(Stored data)
_ _ _ _ _

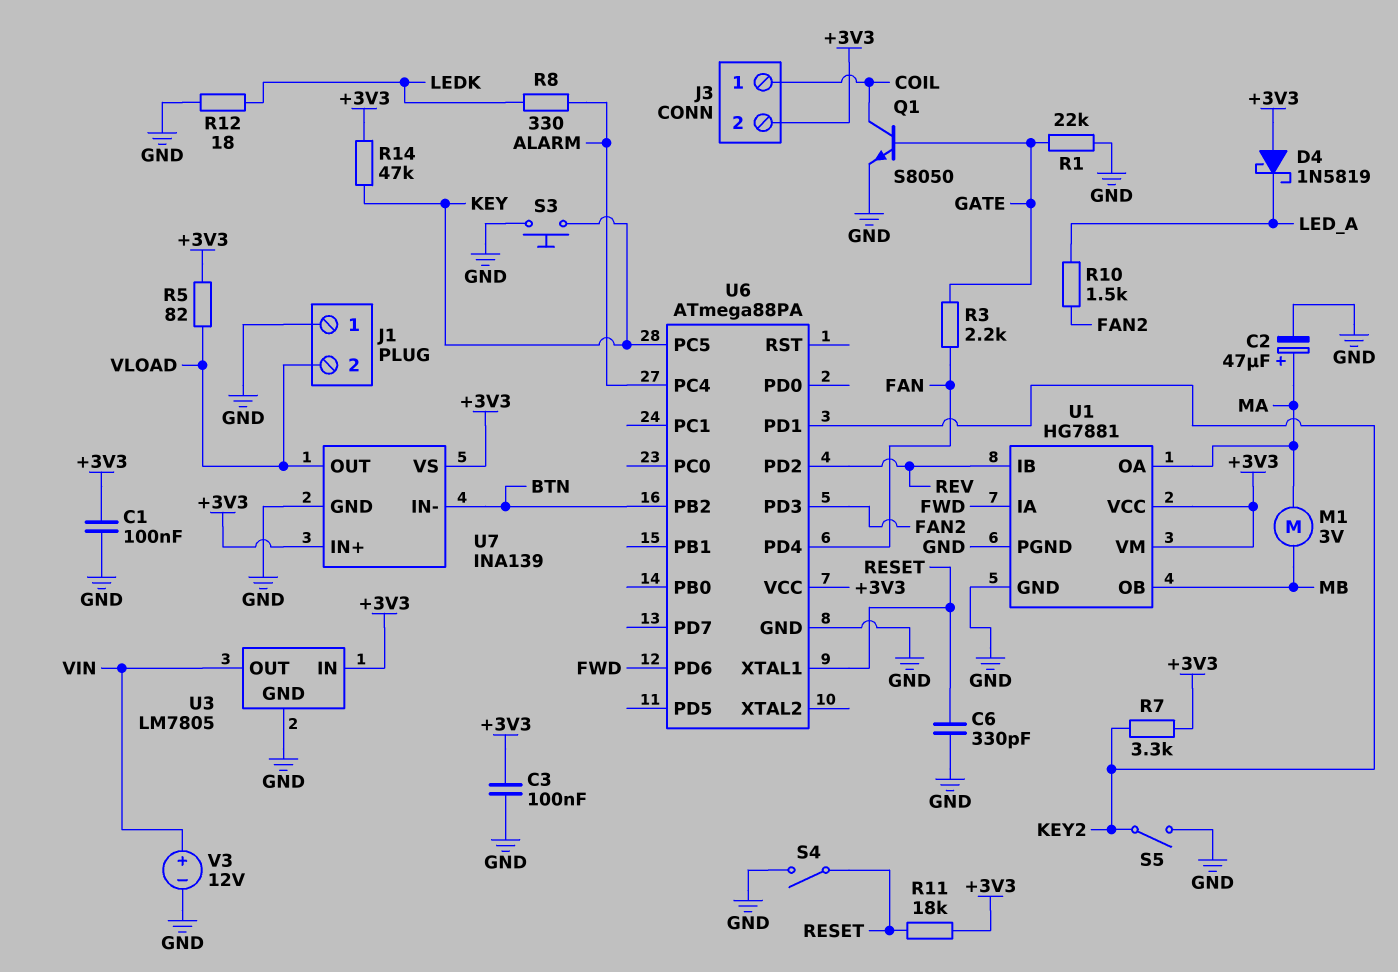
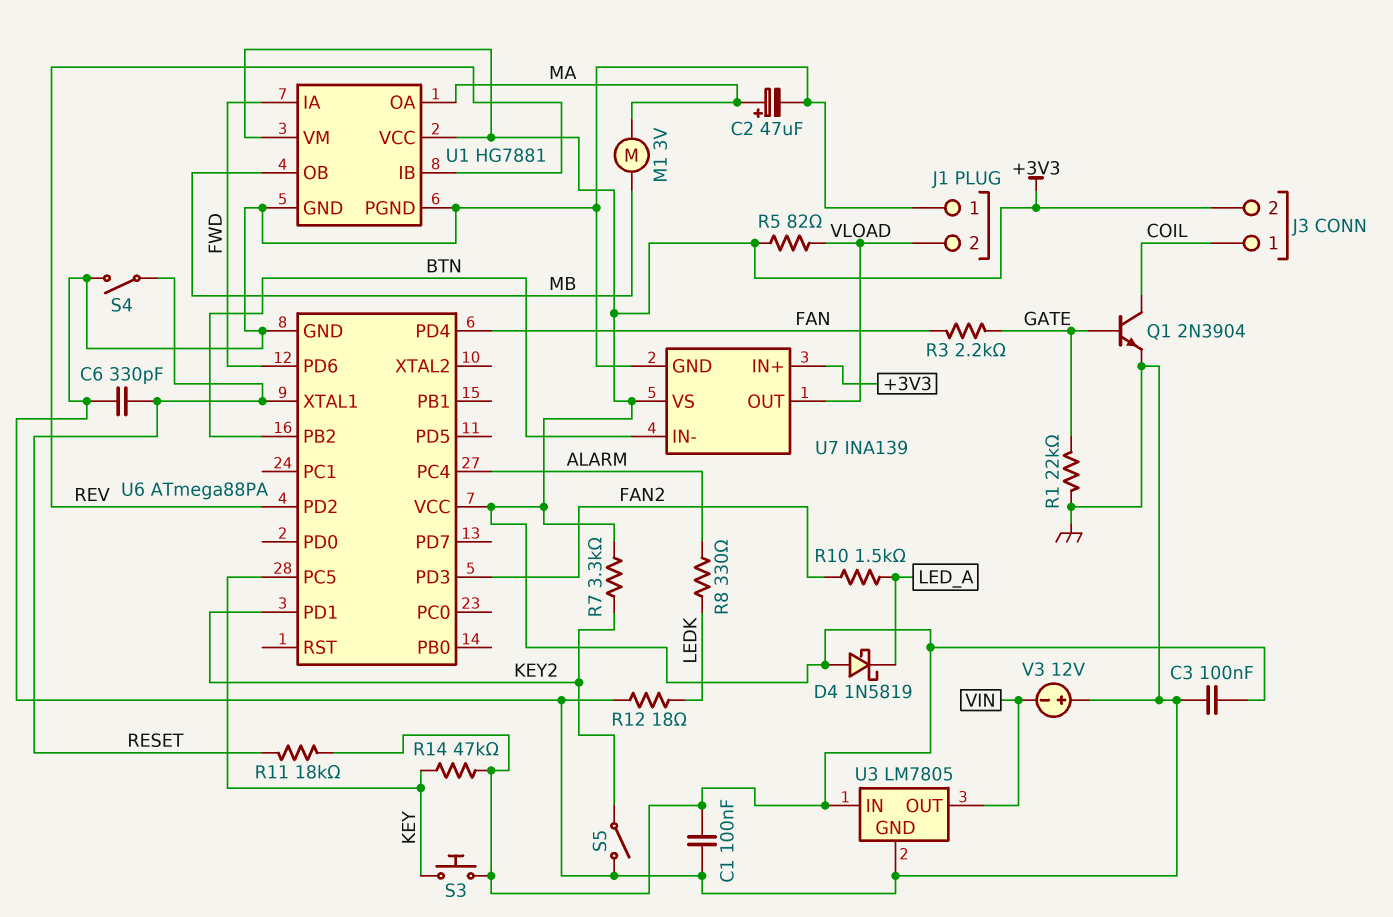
Q1: NPN S8050 (B GATE, C COIL, E GND) -> NPN 2N3904 (B GATE, C COIL, E GND)
S3: button (GND, KEY) -> button (+3V3, KEY)
V3: 12V (plus VIN, minus GND) -> 12V (plus GND, minus VIN)

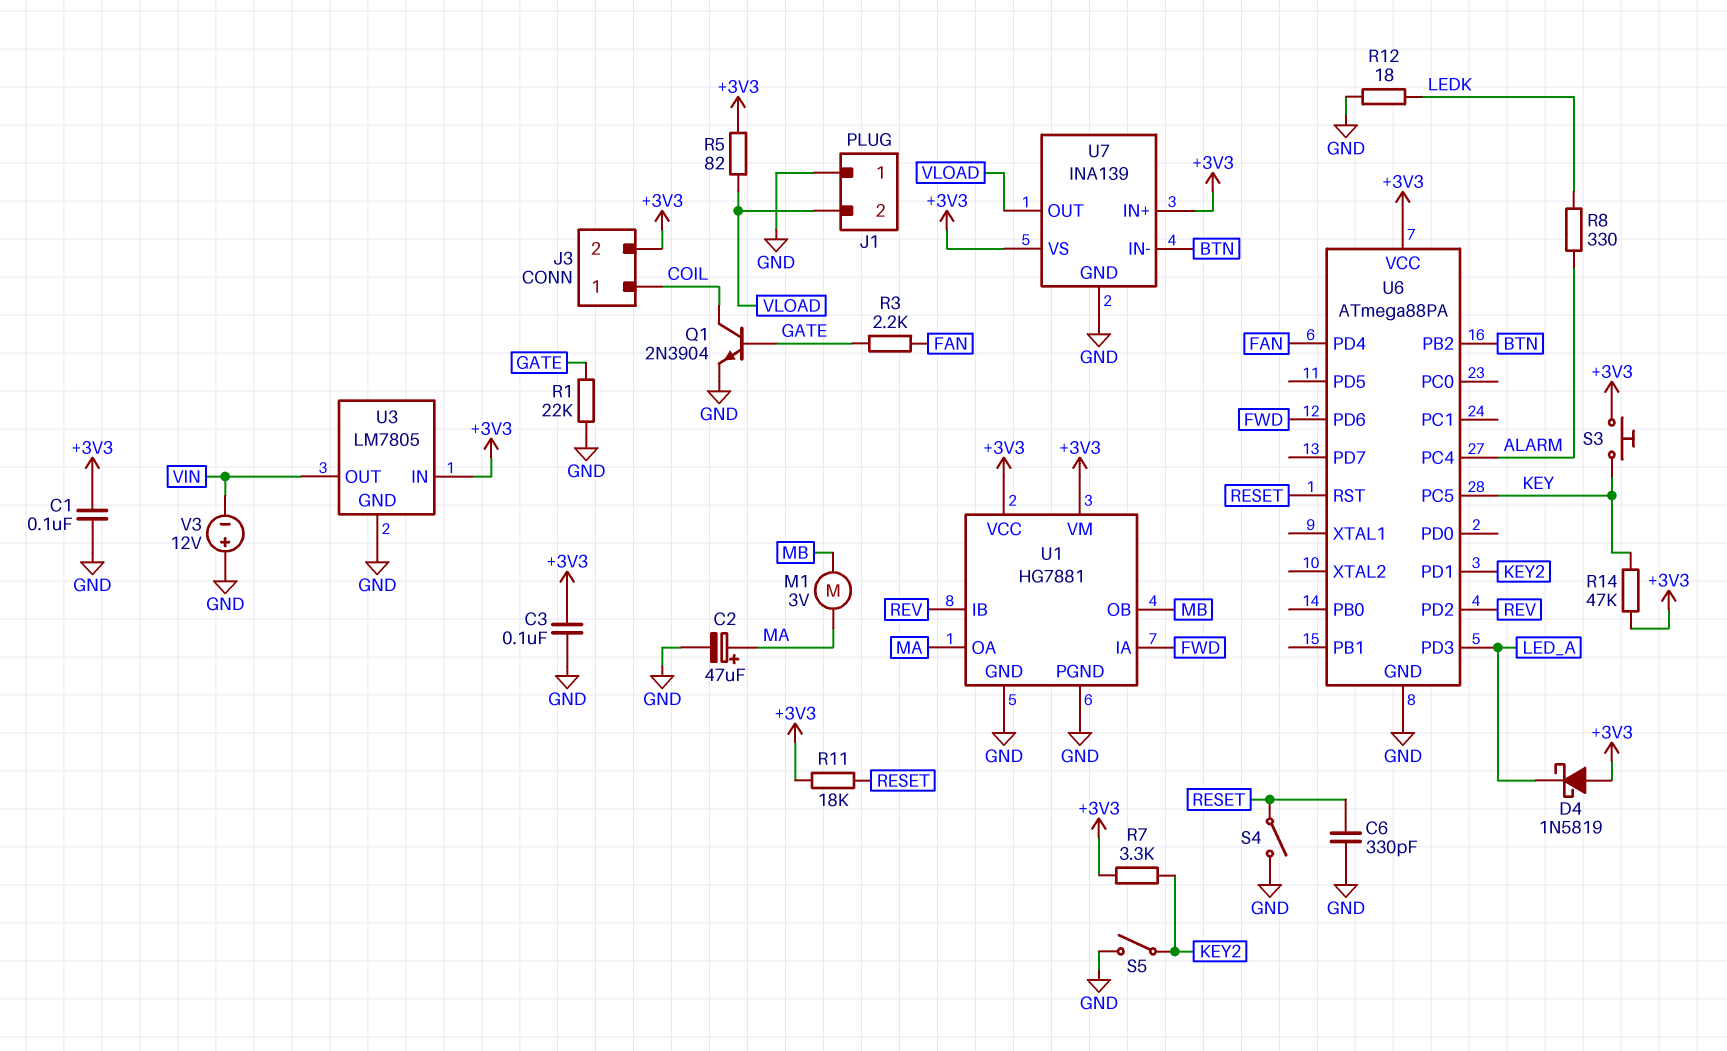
R10: 1.5k (FAN2, LED_A) -> none
U6 pin PD3: FAN2 -> LED_A
U6 pin RST: none -> RESET
U6 pin XTAL1: RESET -> none

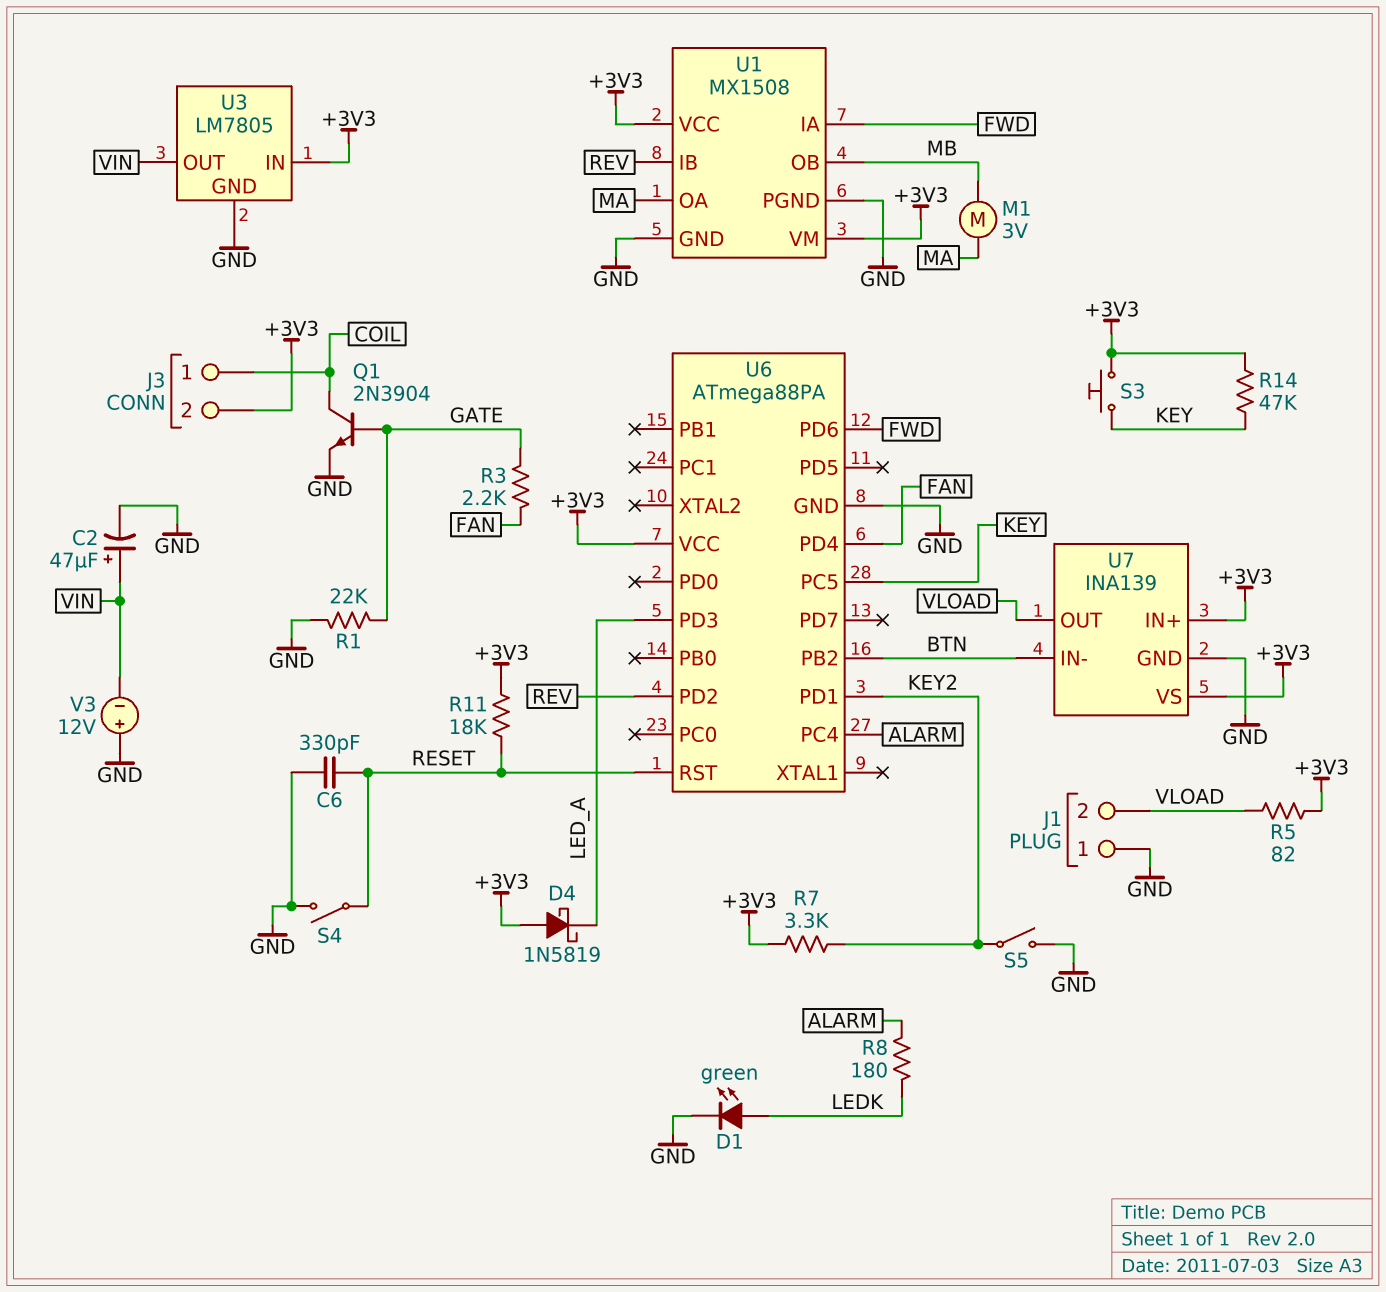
C1: 100nF (+3V3, GND) -> none
C2: 47uF (plus MA, minus GND) -> 47uF (plus VIN, minus GND)
C3: 100nF (+3V3, GND) -> none
D1: none -> LED green (A LEDK, K GND)
R8: 330 (ALARM, LEDK) -> 180 (ALARM, LEDK)
R12: 18 (GND, LEDK) -> none
U1: HG7881 -> MX1508

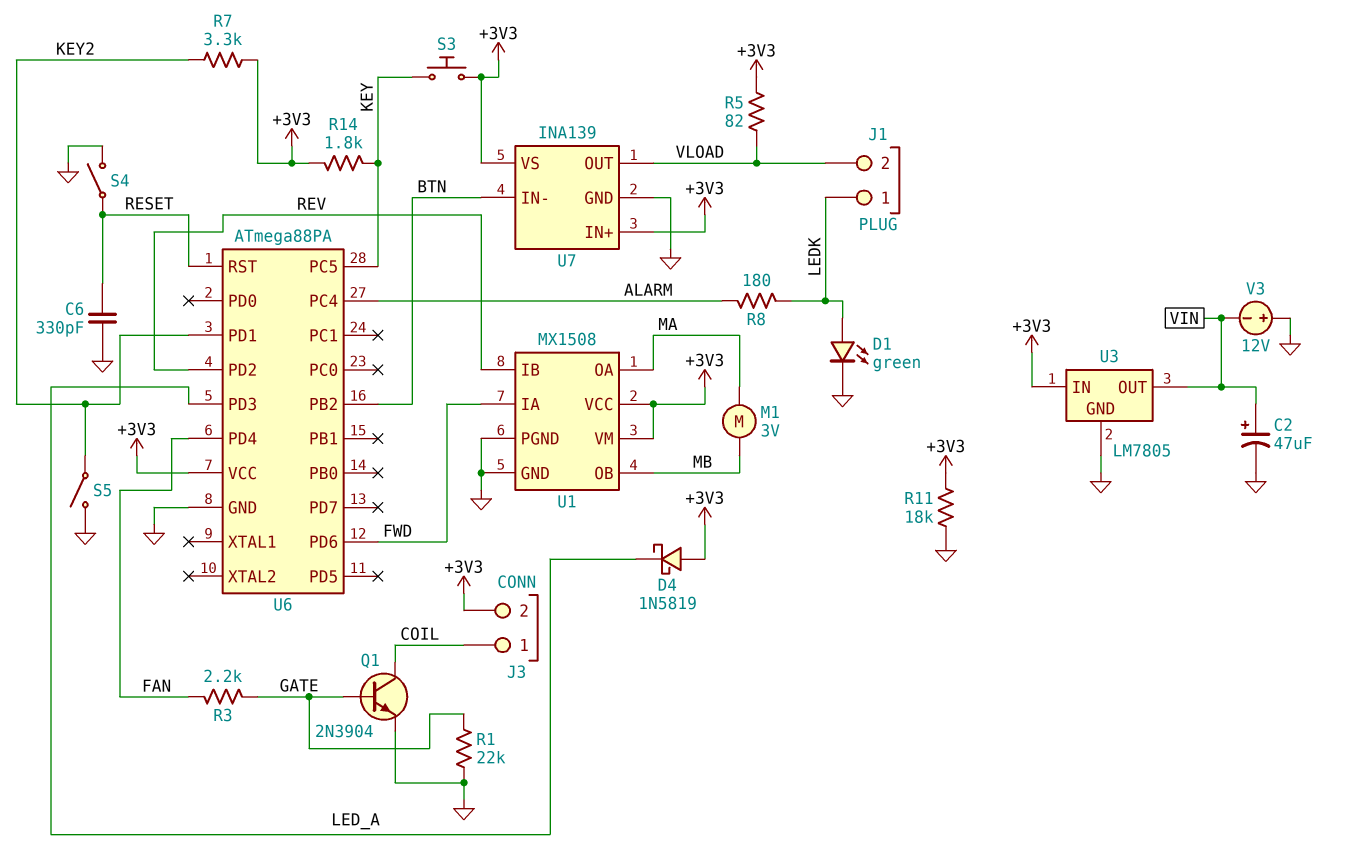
J1 pin 1: GND -> LEDK
R11: 18k (+3V3, RESET) -> 18k (+3V3, GND)
R14: 47k (+3V3, KEY) -> 1.8k (+3V3, KEY)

_ _ _ _ _

**What this task involves**
Down to the last line, return the entries above exactly, with no pictures.

**Task output**
Q1: NPN S8050 (B GATE, C COIL, E GND) -> NPN 2N3904 (B GATE, C COIL, E GND)
S3: button (GND, KEY) -> button (+3V3, KEY)
V3: 12V (plus VIN, minus GND) -> 12V (plus GND, minus VIN)

R10: 1.5k (FAN2, LED_A) -> none
U6 pin PD3: FAN2 -> LED_A
U6 pin RST: none -> RESET
U6 pin XTAL1: RESET -> none

C1: 100nF (+3V3, GND) -> none
C2: 47uF (plus MA, minus GND) -> 47uF (plus VIN, minus GND)
C3: 100nF (+3V3, GND) -> none
D1: none -> LED green (A LEDK, K GND)
R8: 330 (ALARM, LEDK) -> 180 (ALARM, LEDK)
R12: 18 (GND, LEDK) -> none
U1: HG7881 -> MX1508

J1 pin 1: GND -> LEDK
R11: 18k (+3V3, RESET) -> 18k (+3V3, GND)
R14: 47k (+3V3, KEY) -> 1.8k (+3V3, KEY)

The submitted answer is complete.